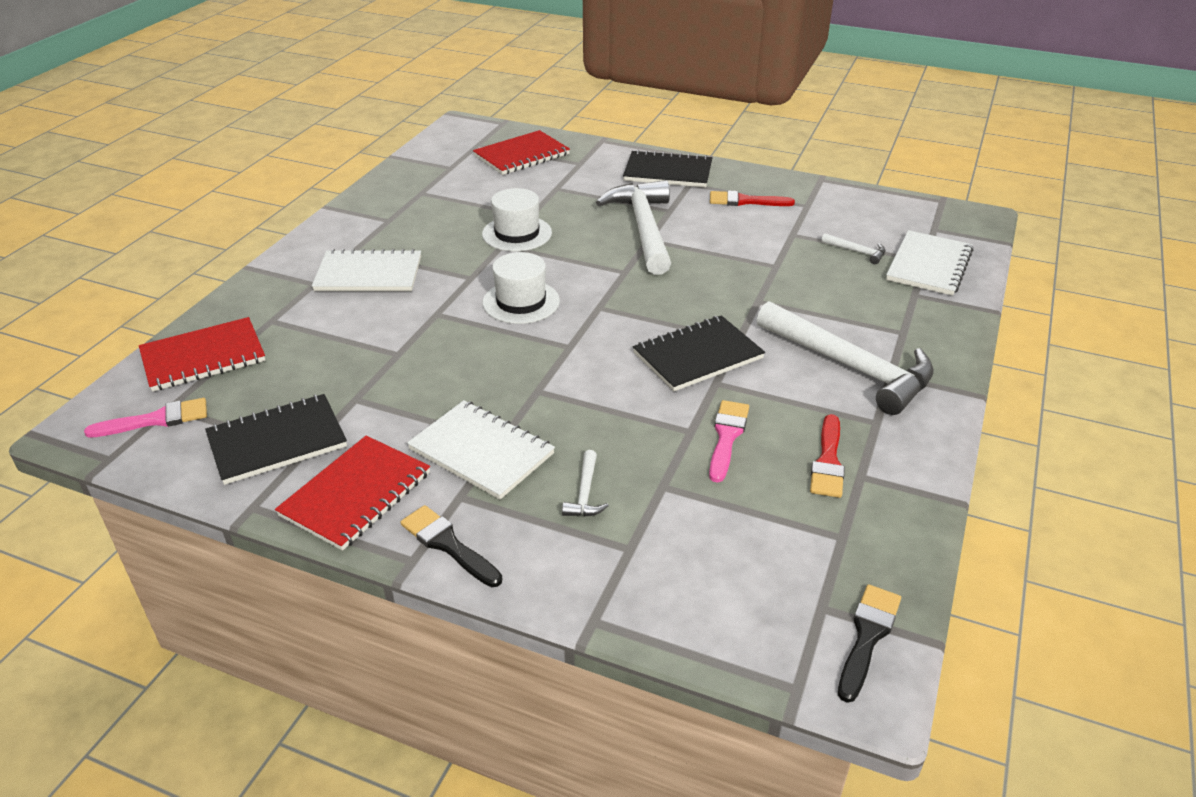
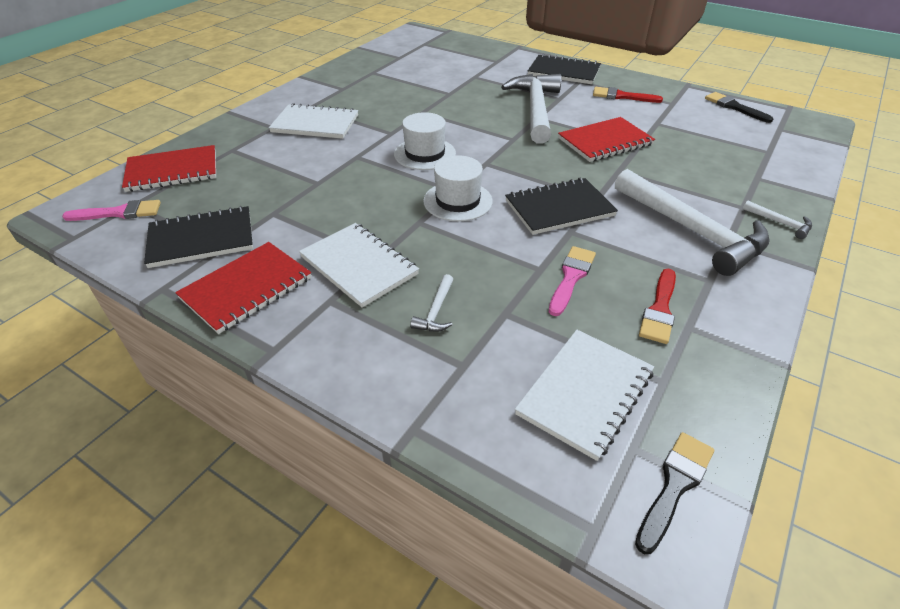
camera: 10 degrees right, 5 degrees up
(448, 545) = (307, 341): black brush -> black brush (734, 107)
(517, 233) = (435, 105): white hat -> white hat (457, 201)
(522, 155) = (454, 53): red notebook -> red notebook (605, 142)
(857, 252) = (710, 140): white hammer -> white hammer (780, 223)
(929, 265) = (772, 156): white notebook -> white notebook (585, 393)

_ _ _ _ _ _ _

[Required action] Everything from the line containing "(517, 233) = (435, 105): white" to the bottom of the listing is to be set down exactly; leave out all other lines.

[Exercise response]
(517, 233) = (435, 105): white hat -> white hat (457, 201)
(522, 155) = (454, 53): red notebook -> red notebook (605, 142)
(857, 252) = (710, 140): white hammer -> white hammer (780, 223)
(929, 265) = (772, 156): white notebook -> white notebook (585, 393)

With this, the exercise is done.